=== SUPPLIED MATERIAL ===

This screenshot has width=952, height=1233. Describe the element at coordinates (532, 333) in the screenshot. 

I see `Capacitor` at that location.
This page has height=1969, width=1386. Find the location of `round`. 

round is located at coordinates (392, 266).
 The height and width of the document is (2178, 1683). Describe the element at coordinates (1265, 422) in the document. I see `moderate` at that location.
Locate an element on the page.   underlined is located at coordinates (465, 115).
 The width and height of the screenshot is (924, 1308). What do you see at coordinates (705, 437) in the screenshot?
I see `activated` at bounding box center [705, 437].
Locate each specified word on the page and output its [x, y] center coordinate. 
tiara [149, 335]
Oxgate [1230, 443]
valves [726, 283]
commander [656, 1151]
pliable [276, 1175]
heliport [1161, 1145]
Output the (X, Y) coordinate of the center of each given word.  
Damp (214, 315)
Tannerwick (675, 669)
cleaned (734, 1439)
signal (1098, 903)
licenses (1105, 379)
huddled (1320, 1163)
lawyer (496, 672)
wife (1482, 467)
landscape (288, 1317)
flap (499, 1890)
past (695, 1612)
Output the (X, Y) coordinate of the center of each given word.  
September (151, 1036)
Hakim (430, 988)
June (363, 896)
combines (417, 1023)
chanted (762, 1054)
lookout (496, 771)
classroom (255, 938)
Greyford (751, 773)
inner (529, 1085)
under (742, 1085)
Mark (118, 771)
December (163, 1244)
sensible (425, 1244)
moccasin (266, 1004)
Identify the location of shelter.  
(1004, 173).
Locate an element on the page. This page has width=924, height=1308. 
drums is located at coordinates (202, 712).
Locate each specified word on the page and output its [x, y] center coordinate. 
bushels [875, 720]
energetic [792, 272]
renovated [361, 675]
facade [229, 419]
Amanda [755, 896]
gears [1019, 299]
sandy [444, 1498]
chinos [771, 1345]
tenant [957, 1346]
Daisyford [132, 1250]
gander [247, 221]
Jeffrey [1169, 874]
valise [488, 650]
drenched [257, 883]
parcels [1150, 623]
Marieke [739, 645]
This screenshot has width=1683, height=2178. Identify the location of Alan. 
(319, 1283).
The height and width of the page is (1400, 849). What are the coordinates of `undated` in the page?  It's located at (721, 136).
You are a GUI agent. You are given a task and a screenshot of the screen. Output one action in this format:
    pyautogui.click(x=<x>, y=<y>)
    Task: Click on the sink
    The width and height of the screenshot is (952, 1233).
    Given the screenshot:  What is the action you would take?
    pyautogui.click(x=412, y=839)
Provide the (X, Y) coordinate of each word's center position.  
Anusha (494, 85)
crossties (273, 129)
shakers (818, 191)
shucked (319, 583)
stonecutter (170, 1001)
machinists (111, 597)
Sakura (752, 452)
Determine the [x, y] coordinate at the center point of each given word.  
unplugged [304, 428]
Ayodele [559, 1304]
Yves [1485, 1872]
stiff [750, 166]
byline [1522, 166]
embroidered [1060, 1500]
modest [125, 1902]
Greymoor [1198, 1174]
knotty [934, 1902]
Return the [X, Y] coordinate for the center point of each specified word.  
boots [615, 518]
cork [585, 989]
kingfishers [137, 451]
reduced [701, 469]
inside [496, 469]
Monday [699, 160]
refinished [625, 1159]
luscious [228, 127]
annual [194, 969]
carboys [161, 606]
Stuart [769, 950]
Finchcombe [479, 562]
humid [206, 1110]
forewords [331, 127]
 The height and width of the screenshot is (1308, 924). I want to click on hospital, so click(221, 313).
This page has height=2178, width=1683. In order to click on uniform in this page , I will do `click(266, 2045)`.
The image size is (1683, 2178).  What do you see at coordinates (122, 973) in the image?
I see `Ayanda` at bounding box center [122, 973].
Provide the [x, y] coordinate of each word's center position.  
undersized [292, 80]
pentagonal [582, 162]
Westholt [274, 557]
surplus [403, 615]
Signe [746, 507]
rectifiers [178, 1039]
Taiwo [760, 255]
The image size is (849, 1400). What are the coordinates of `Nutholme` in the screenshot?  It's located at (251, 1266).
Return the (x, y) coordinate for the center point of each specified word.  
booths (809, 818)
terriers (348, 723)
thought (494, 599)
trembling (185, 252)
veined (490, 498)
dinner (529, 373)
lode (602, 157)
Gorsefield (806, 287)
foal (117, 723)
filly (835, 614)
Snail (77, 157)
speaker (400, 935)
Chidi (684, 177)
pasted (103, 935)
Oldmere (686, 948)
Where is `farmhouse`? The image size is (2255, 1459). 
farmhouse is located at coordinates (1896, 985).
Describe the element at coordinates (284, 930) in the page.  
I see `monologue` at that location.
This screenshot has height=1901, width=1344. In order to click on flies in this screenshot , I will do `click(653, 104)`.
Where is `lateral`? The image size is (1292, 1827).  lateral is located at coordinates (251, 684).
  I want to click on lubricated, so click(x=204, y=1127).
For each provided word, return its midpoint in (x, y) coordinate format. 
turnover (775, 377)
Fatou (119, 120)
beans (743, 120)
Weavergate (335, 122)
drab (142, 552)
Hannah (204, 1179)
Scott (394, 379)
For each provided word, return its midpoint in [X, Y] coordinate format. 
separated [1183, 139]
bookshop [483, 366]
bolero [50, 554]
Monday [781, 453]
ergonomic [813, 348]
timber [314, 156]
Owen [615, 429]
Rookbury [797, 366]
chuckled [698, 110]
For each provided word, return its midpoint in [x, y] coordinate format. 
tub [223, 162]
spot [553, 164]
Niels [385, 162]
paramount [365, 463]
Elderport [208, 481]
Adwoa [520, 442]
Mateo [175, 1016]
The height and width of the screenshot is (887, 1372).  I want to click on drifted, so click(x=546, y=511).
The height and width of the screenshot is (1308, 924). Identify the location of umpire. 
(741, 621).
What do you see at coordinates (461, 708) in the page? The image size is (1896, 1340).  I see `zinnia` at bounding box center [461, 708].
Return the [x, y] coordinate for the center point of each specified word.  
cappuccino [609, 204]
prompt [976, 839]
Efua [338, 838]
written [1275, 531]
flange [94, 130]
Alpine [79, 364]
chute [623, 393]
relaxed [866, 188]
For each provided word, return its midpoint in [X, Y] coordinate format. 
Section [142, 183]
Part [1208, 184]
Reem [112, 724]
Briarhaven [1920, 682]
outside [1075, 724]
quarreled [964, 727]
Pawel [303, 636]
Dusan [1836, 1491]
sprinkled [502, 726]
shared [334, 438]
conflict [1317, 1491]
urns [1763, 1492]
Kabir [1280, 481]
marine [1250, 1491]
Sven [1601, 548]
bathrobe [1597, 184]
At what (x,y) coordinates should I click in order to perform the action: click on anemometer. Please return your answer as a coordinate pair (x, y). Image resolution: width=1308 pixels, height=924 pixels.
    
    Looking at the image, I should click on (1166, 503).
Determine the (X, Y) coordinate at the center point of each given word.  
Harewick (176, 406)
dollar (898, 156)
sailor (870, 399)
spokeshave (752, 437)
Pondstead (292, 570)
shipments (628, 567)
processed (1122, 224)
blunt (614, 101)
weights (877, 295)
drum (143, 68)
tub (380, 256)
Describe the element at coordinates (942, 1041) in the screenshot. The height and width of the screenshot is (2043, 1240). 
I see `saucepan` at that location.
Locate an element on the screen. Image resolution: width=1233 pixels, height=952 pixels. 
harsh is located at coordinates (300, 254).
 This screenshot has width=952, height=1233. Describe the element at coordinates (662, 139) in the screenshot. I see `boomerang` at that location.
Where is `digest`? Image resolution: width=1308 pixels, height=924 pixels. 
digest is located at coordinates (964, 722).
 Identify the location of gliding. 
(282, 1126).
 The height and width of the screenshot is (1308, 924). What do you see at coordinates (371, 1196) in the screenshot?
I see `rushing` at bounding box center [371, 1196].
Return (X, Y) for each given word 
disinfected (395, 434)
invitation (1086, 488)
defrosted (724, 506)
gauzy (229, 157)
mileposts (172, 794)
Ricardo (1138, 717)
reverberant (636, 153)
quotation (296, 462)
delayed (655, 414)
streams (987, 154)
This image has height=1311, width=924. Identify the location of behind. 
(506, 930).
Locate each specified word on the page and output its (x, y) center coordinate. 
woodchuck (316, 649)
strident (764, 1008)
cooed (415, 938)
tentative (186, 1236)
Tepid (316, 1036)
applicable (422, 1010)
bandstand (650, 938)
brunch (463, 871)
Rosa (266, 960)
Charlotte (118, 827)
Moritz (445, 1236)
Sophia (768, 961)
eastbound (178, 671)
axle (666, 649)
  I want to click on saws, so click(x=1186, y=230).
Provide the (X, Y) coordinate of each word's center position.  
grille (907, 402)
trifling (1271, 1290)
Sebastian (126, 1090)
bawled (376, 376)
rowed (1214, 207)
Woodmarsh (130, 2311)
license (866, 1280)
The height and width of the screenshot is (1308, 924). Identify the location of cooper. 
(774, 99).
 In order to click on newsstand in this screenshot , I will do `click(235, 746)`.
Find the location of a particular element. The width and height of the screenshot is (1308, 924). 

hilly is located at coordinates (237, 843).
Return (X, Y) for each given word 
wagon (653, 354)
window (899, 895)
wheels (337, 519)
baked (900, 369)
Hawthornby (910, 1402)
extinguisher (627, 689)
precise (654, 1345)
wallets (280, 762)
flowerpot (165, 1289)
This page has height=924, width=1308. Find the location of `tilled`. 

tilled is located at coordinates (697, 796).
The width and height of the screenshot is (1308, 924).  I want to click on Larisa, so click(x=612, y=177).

===

TO BE DONE » Reproduce the records without any change, from the line containing "Weavergate (335, 122)" through the line containing "Efua [338, 838]", both of those lines included.

THE OUTPUT »
Weavergate (335, 122)
drab (142, 552)
Hannah (204, 1179)
Scott (394, 379)
For each provided word, return its midpoint in [X, Y] coordinate format. 
separated [1183, 139]
bookshop [483, 366]
bolero [50, 554]
Monday [781, 453]
ergonomic [813, 348]
timber [314, 156]
Owen [615, 429]
Rookbury [797, 366]
chuckled [698, 110]
For each provided word, return its midpoint in [x, y] coordinate format. 
tub [223, 162]
spot [553, 164]
Niels [385, 162]
paramount [365, 463]
Elderport [208, 481]
Adwoa [520, 442]
Mateo [175, 1016]
The height and width of the screenshot is (887, 1372).  I want to click on drifted, so click(x=546, y=511).
The height and width of the screenshot is (1308, 924). Identify the location of umpire. 
(741, 621).
What do you see at coordinates (461, 708) in the page? The image size is (1896, 1340).  I see `zinnia` at bounding box center [461, 708].
Return the [x, y] coordinate for the center point of each specified word.  
cappuccino [609, 204]
prompt [976, 839]
Efua [338, 838]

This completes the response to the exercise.